The problem:
Starting at the first line of the records below, transcribe each line exactly, ending with the line that contains "R102: 1.8k (DGND, N4) -> 33k (DGND, N4)".

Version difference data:
- Opening Delimiter -

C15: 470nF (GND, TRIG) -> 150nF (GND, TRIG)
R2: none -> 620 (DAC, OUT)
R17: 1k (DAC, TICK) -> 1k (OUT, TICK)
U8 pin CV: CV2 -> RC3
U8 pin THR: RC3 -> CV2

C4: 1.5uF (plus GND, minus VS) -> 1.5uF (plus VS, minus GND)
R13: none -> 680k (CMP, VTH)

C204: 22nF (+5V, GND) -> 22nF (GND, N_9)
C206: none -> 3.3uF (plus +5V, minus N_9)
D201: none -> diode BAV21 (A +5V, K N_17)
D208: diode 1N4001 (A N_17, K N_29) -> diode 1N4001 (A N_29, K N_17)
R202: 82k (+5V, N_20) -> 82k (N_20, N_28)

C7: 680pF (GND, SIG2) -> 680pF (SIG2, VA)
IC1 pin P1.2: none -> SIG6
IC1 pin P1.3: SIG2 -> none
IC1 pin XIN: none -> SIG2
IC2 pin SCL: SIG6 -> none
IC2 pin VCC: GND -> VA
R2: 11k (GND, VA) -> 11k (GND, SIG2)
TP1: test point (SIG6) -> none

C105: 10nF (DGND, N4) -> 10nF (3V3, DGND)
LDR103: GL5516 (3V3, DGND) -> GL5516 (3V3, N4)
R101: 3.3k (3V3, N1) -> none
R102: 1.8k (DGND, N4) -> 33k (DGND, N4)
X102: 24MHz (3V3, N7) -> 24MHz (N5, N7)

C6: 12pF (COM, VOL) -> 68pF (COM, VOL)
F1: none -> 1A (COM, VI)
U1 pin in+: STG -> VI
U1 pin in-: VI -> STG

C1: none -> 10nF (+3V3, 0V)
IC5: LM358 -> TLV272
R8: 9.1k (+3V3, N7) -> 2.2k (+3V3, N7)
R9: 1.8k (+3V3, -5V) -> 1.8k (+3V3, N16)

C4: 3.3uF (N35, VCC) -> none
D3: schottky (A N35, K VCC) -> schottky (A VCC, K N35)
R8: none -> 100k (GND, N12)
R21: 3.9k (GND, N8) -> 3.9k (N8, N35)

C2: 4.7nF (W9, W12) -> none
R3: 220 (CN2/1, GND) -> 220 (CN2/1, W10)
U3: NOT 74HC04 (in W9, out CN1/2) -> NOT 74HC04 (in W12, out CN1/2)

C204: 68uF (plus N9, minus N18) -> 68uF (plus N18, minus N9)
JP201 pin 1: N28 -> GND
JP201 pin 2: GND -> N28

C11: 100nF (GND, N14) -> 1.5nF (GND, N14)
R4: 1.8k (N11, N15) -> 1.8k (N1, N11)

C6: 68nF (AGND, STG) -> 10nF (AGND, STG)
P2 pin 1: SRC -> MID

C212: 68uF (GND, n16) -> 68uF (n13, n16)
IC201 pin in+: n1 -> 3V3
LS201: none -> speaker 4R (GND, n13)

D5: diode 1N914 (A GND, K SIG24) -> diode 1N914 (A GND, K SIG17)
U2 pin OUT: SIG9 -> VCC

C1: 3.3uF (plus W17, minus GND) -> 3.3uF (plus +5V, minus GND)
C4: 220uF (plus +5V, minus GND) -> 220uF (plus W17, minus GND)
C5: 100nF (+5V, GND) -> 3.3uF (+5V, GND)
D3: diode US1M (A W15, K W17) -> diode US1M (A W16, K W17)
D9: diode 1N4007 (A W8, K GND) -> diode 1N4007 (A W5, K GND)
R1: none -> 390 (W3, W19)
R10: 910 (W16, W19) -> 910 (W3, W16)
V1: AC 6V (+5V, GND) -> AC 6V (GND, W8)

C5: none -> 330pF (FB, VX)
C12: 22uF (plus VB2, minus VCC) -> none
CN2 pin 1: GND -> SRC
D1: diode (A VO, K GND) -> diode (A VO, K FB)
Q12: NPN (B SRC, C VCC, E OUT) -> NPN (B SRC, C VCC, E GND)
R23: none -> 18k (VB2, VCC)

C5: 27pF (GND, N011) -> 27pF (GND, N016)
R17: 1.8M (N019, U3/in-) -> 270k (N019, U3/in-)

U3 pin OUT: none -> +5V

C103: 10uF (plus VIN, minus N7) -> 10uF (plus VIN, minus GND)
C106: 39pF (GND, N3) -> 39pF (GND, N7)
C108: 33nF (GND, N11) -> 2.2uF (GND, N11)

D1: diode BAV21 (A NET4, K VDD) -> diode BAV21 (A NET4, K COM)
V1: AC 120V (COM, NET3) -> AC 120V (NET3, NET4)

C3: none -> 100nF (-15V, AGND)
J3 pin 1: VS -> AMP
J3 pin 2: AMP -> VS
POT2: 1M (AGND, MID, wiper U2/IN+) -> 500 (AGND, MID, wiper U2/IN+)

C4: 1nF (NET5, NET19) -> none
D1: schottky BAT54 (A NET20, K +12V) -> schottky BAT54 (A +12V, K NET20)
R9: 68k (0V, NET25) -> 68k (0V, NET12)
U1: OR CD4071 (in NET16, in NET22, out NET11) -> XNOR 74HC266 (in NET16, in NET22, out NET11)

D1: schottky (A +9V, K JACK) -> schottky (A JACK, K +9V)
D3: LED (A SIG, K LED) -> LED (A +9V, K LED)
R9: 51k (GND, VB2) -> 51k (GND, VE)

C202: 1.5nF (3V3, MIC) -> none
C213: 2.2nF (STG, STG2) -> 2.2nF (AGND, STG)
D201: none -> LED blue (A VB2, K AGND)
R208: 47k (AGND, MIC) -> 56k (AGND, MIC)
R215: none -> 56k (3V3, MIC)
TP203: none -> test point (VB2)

- Closing Delimiter -

Response to this task:
C15: 470nF (GND, TRIG) -> 150nF (GND, TRIG)
R2: none -> 620 (DAC, OUT)
R17: 1k (DAC, TICK) -> 1k (OUT, TICK)
U8 pin CV: CV2 -> RC3
U8 pin THR: RC3 -> CV2

C4: 1.5uF (plus GND, minus VS) -> 1.5uF (plus VS, minus GND)
R13: none -> 680k (CMP, VTH)

C204: 22nF (+5V, GND) -> 22nF (GND, N_9)
C206: none -> 3.3uF (plus +5V, minus N_9)
D201: none -> diode BAV21 (A +5V, K N_17)
D208: diode 1N4001 (A N_17, K N_29) -> diode 1N4001 (A N_29, K N_17)
R202: 82k (+5V, N_20) -> 82k (N_20, N_28)

C7: 680pF (GND, SIG2) -> 680pF (SIG2, VA)
IC1 pin P1.2: none -> SIG6
IC1 pin P1.3: SIG2 -> none
IC1 pin XIN: none -> SIG2
IC2 pin SCL: SIG6 -> none
IC2 pin VCC: GND -> VA
R2: 11k (GND, VA) -> 11k (GND, SIG2)
TP1: test point (SIG6) -> none

C105: 10nF (DGND, N4) -> 10nF (3V3, DGND)
LDR103: GL5516 (3V3, DGND) -> GL5516 (3V3, N4)
R101: 3.3k (3V3, N1) -> none
R102: 1.8k (DGND, N4) -> 33k (DGND, N4)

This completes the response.